__Task goal__
Every line of the entries below that includes "notebook" belongs in the answer, copied as written.

__Information__
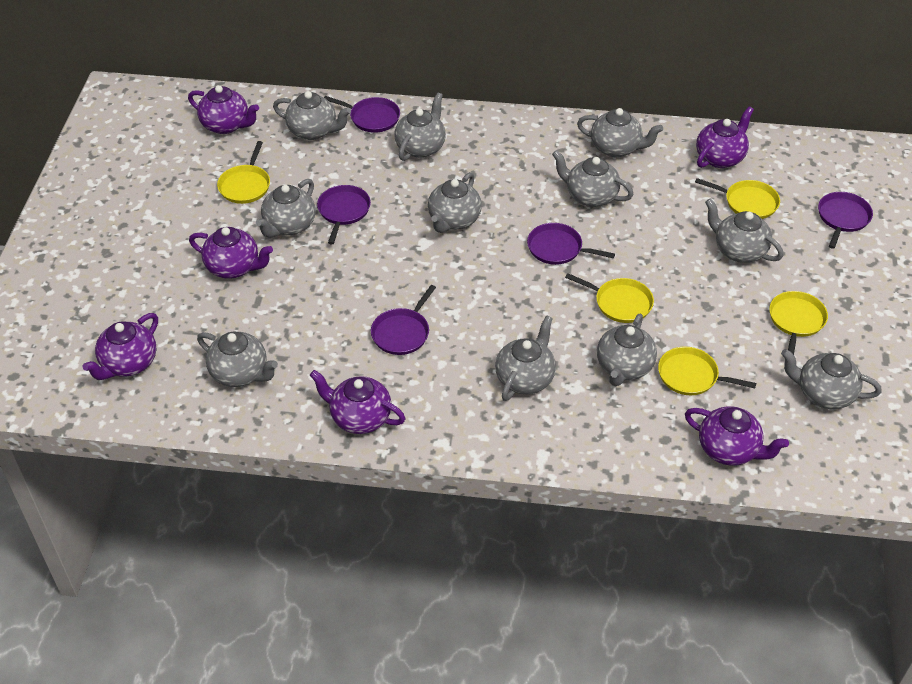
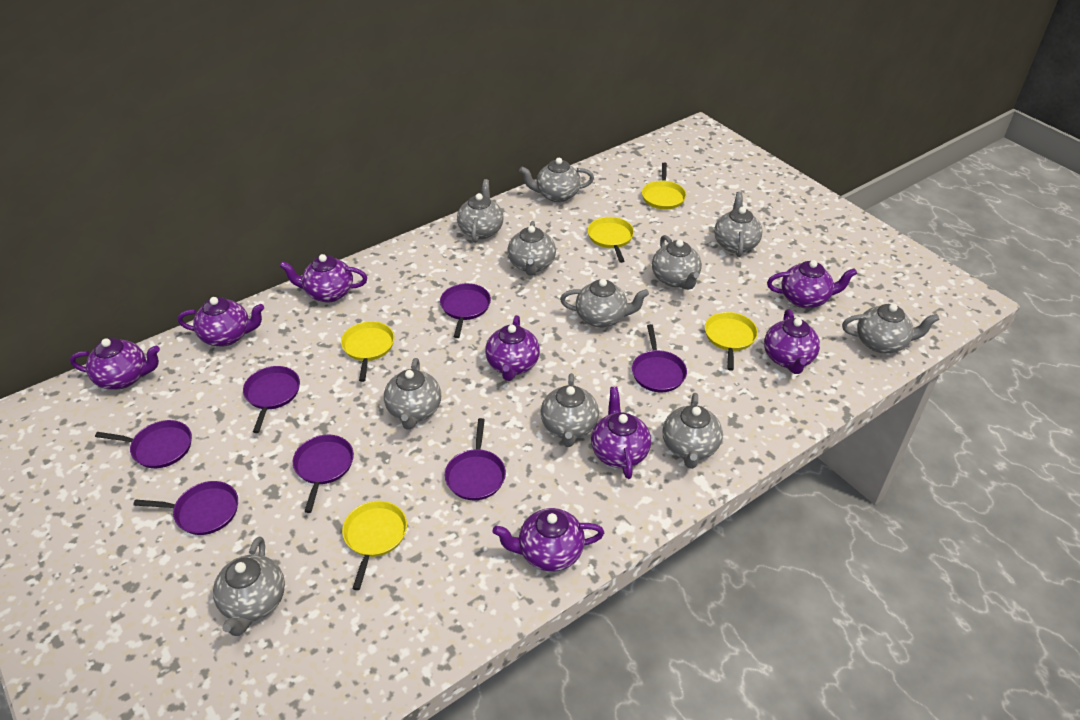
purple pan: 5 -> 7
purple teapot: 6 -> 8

==

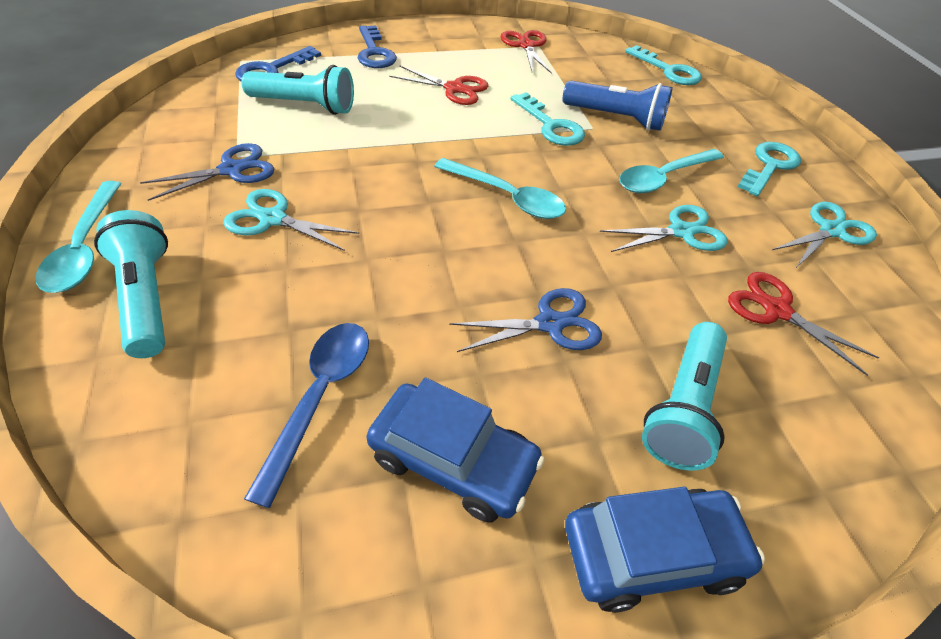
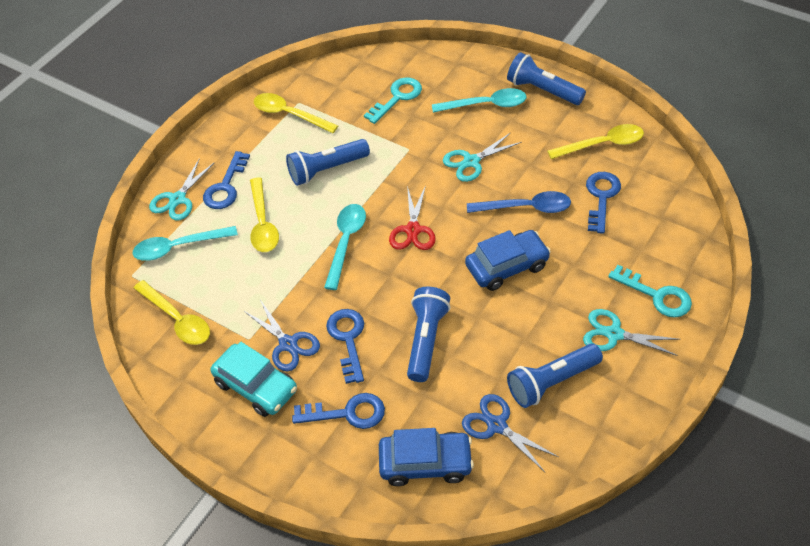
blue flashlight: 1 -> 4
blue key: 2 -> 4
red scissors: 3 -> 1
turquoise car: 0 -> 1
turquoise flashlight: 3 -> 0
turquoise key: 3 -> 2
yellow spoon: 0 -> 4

* * *

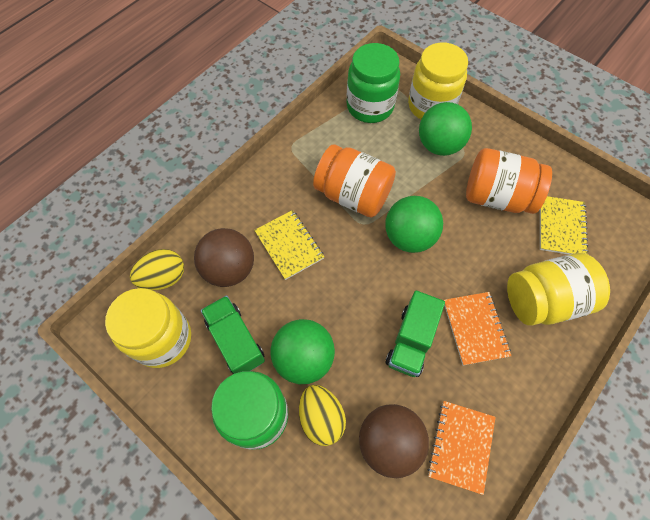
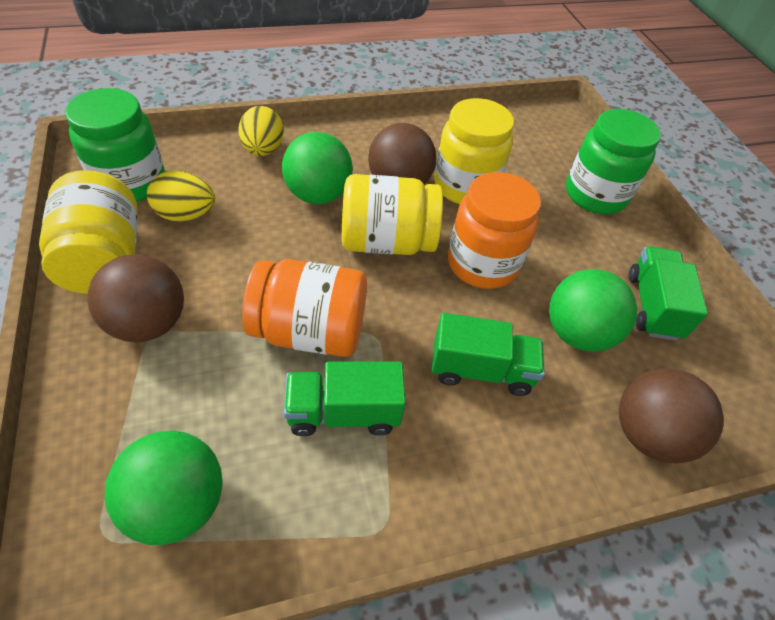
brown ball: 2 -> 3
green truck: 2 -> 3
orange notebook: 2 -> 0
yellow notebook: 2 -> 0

__Written reply__
orange notebook: 2 -> 0
yellow notebook: 2 -> 0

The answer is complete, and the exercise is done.